§ ABOUT THIS EXERCISE: From the material below, reproduce exactly the stretch of lines that begins with the line holding "(359, 354) = (534, 327): none -> red spoon" and ends with the line holding "(94, 107) = (96, 151): pink", skipping the pictures.

§ RECORDS PROVIDED:
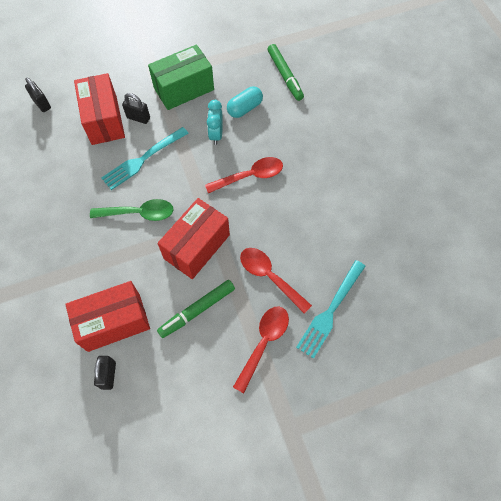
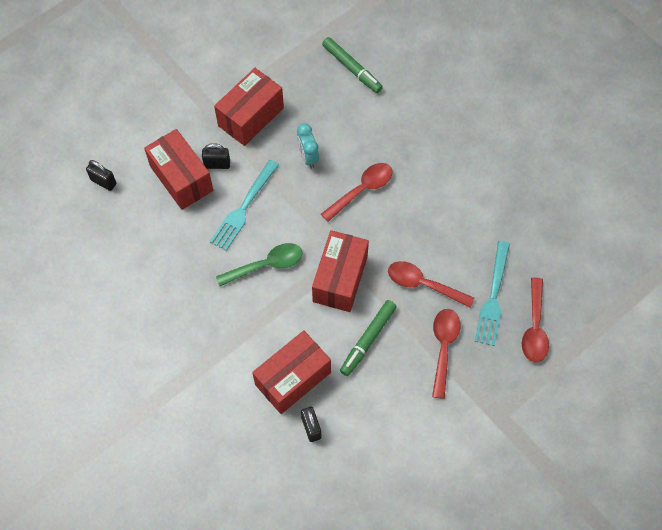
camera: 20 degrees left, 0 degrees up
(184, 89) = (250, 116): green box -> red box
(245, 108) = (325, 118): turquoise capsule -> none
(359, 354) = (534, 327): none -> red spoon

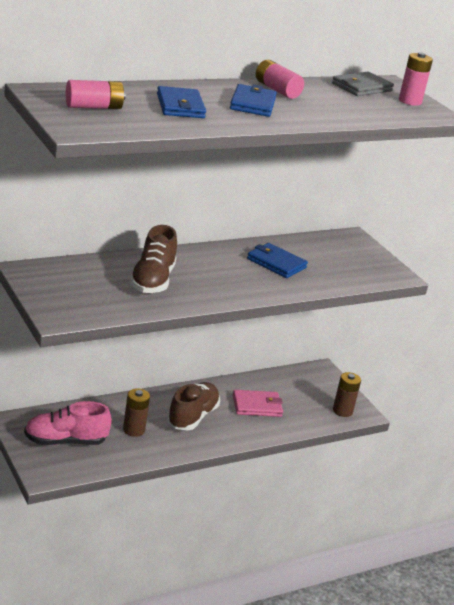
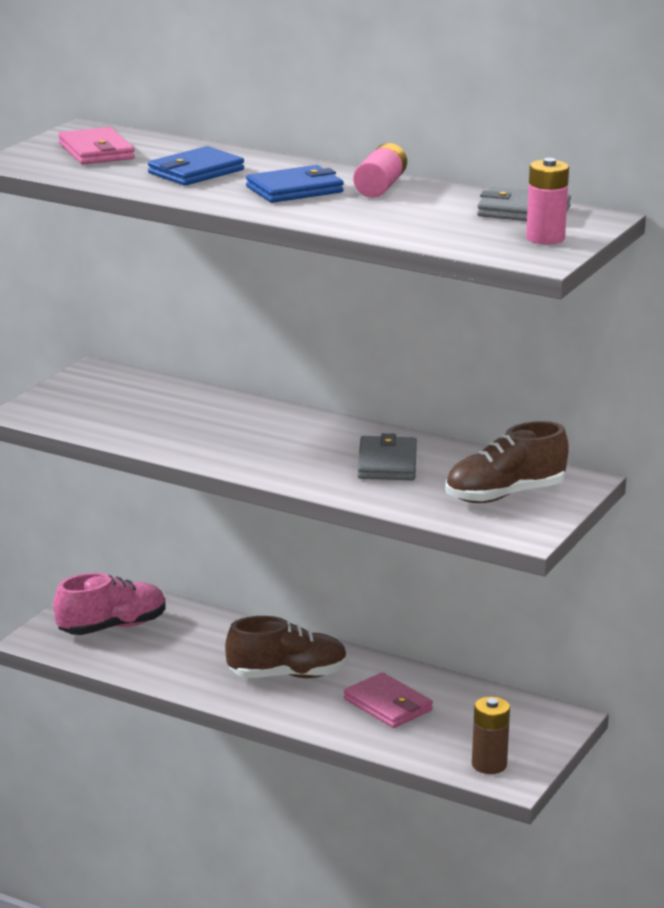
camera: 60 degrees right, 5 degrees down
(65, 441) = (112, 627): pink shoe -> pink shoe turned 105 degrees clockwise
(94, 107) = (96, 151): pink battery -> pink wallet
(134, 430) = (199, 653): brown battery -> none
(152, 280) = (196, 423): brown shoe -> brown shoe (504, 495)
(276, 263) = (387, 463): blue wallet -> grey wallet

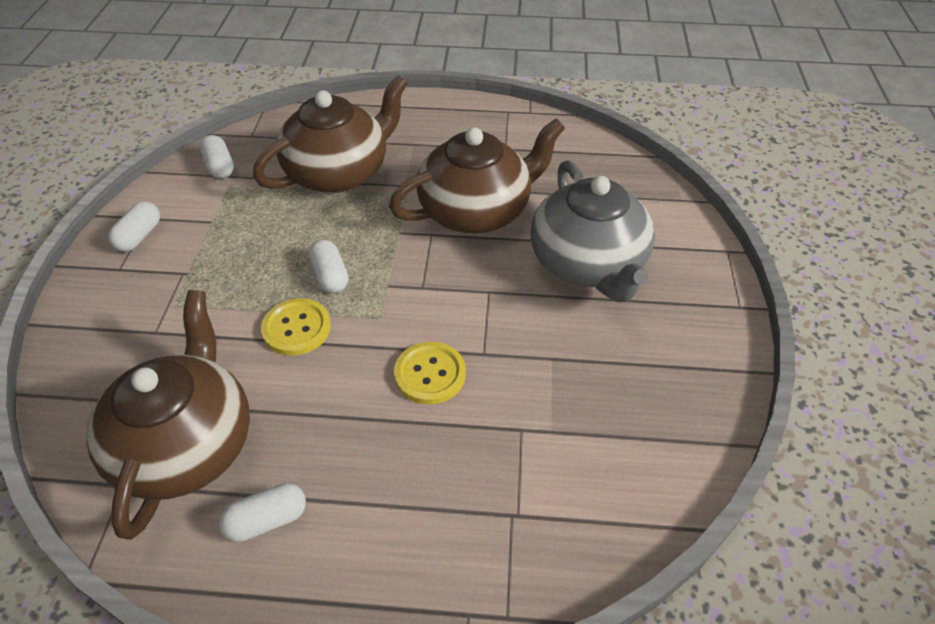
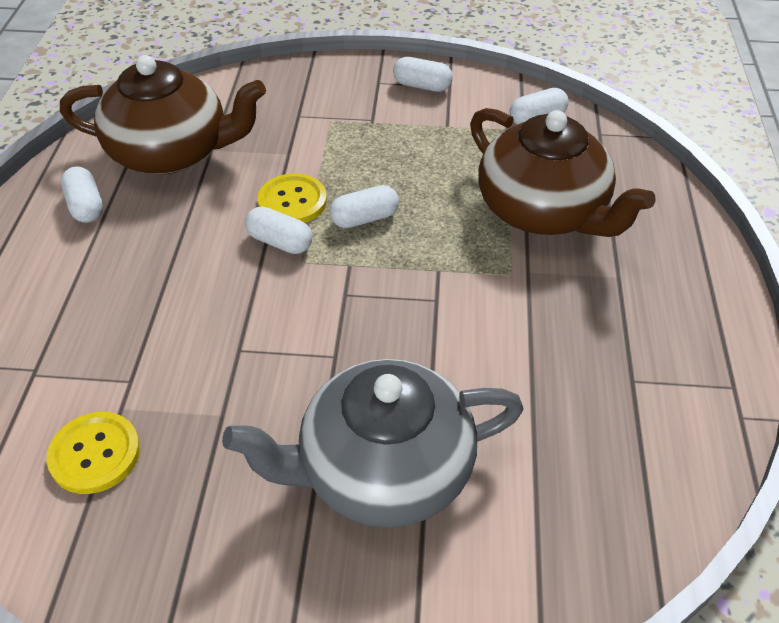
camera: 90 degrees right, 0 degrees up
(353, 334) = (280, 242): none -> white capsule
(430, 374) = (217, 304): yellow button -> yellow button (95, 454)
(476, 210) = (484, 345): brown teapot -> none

...

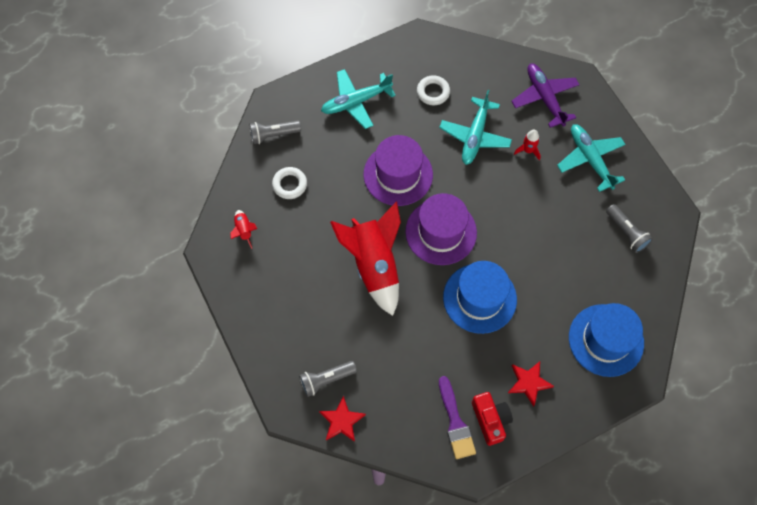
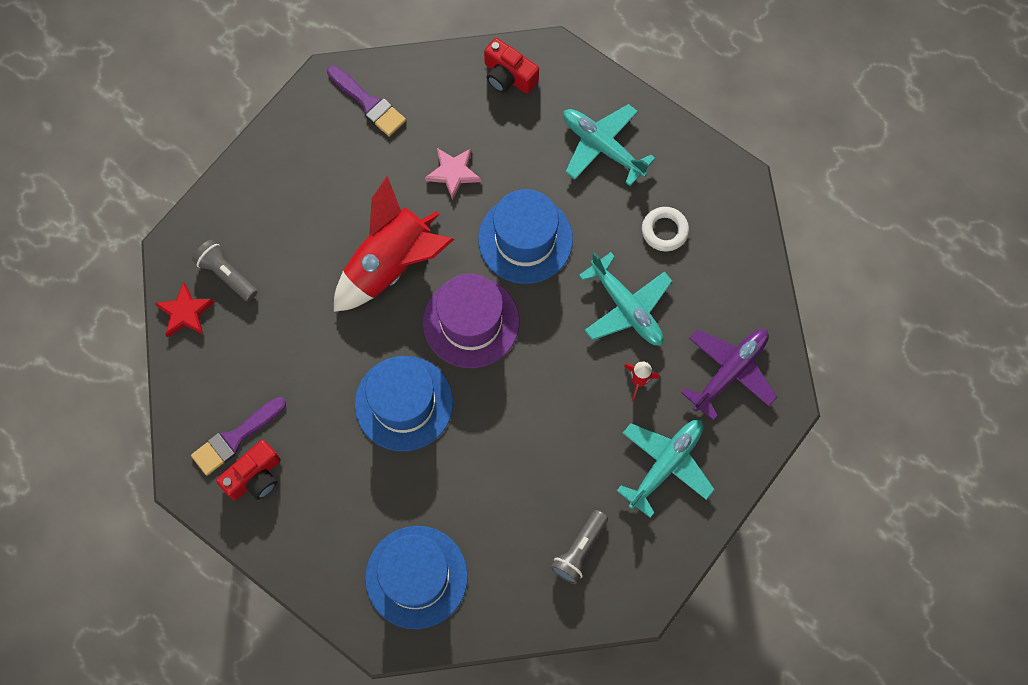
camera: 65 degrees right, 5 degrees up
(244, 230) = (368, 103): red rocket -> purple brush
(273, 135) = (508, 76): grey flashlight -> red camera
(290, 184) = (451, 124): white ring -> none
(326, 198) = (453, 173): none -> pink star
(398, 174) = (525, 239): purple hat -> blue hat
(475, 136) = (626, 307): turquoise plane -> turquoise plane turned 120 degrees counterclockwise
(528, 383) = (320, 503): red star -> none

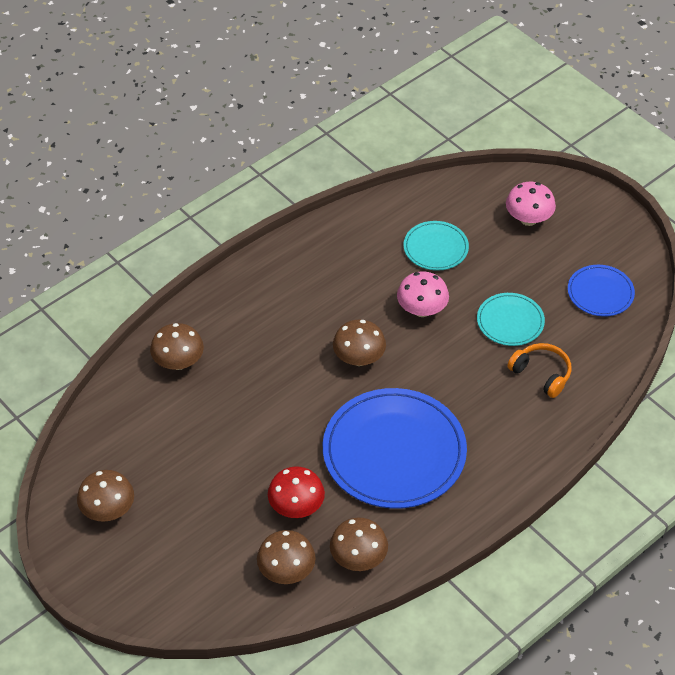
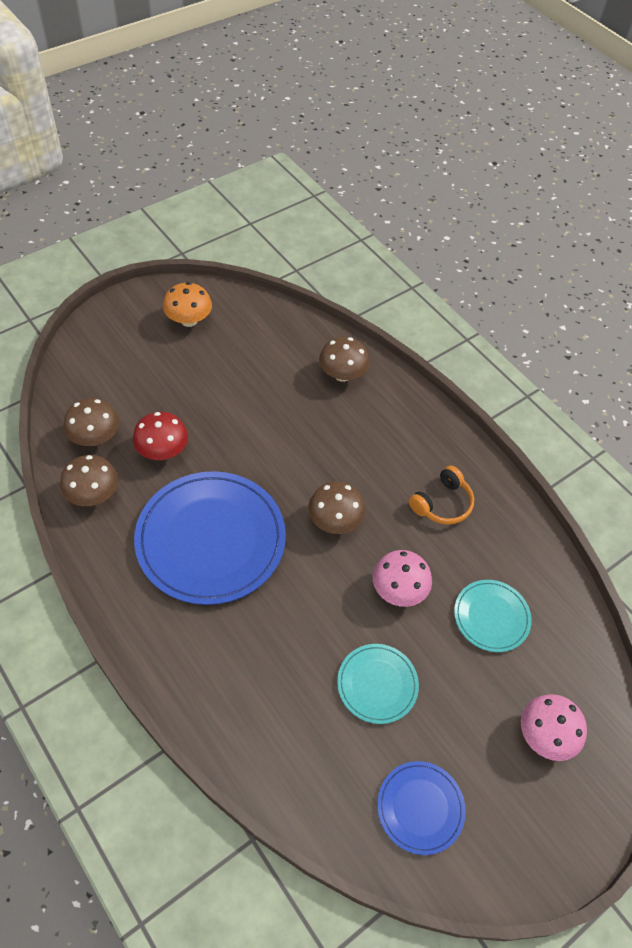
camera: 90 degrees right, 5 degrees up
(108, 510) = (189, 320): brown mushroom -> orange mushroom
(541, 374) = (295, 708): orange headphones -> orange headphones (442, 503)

§ ANSWER SPACE:
(359, 354) = (534, 327): none -> red spoon

camera: 60 degrees right, 5 degrees down
(65, 441) = (112, 627): pink shoe -> pink shoe turned 105 degrees clockwise
(94, 107) = (96, 151): pink battery -> pink wallet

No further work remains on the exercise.